━━━━━ Given information ━━━━━

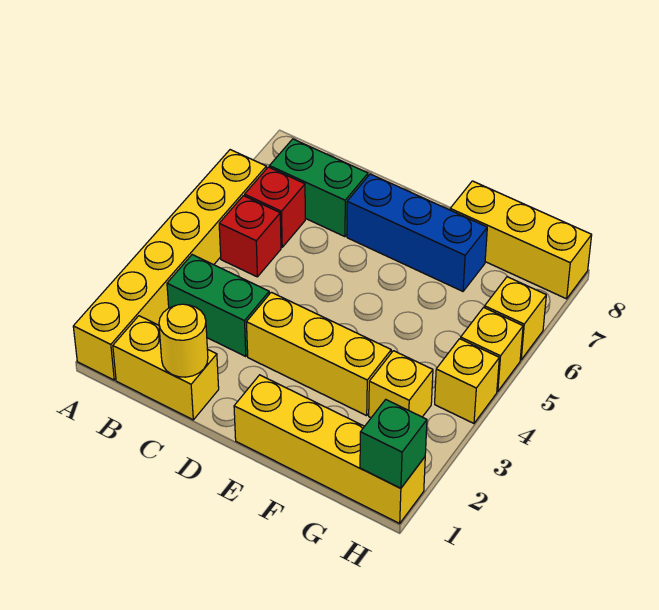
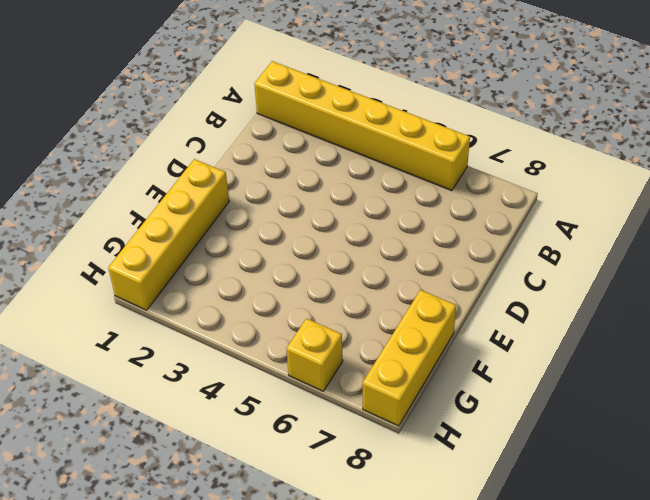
none -> yellow brick B1:C1 level 1
none -> green brick B3:C3 level 1
none -> red brick B5 level 1

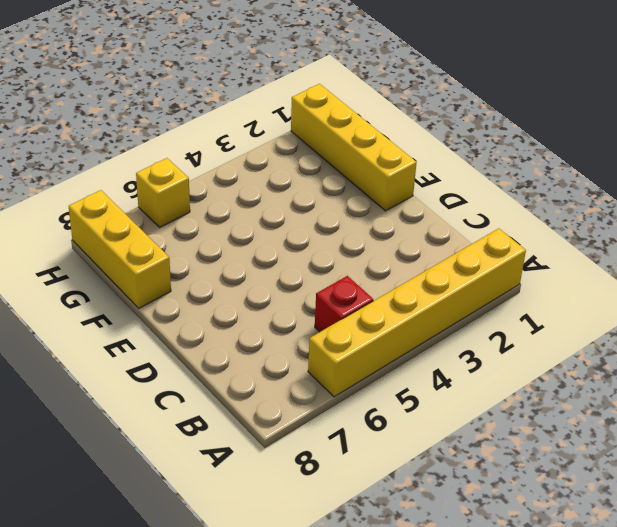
none -> yellow brick B1:C1 level 1
none -> green brick B3:C3 level 1
none -> red brick B6 level 1

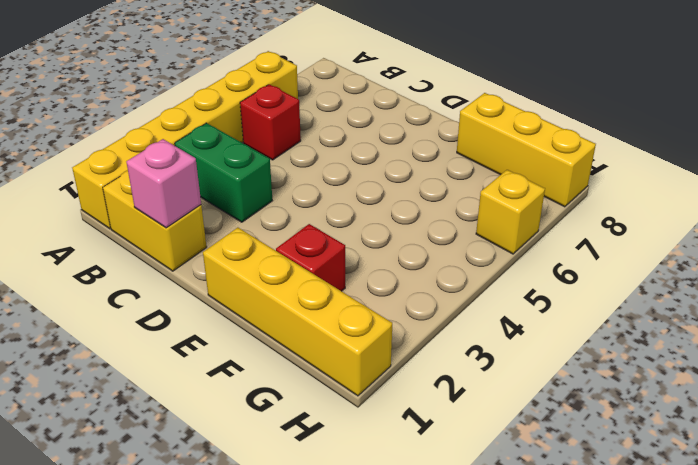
pink brick C1 level 2 -> yellow round brick C1 level 2
red brick F2 level 1 -> red brick B6 level 1
none -> green brick B7:C7 level 1
none -> yellow brick D3:F3 level 1
none -> blue brick D7:F7 level 1

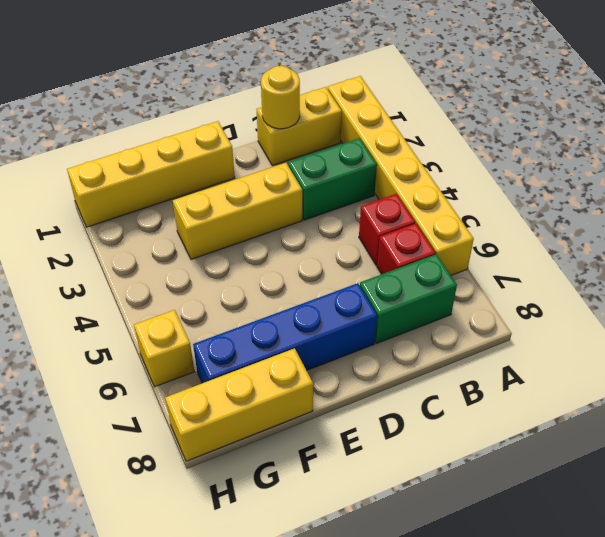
blue brick D7:G7 level 1 -> blue brick D7:F7 level 1
none -> yellow brick G3 level 1
none -> yellow brick H4 level 1
none -> yellow brick H5 level 1

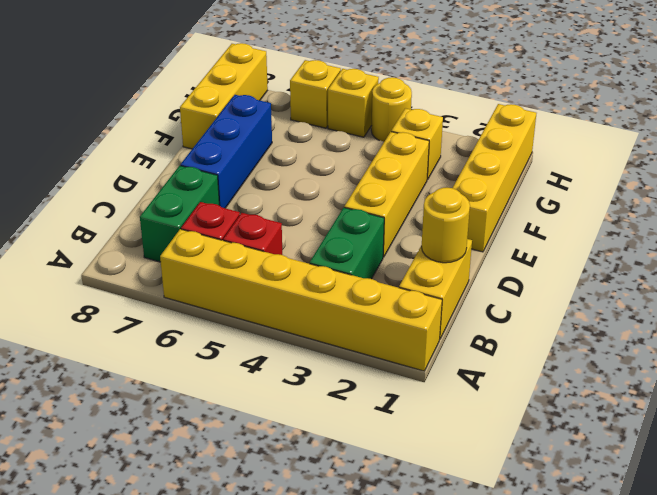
yellow round brick H4 level 1 -> yellow brick H4 level 1
none -> green brick H1 level 2

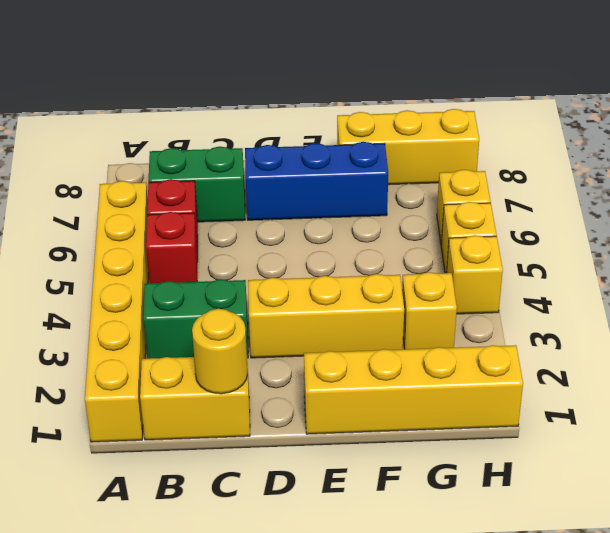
none -> green brick H1 level 2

━━━━━

> _Exercise instructions_
Collect each line above holding the string "round".

> _Written response_
pink brick C1 level 2 -> yellow round brick C1 level 2
yellow round brick H4 level 1 -> yellow brick H4 level 1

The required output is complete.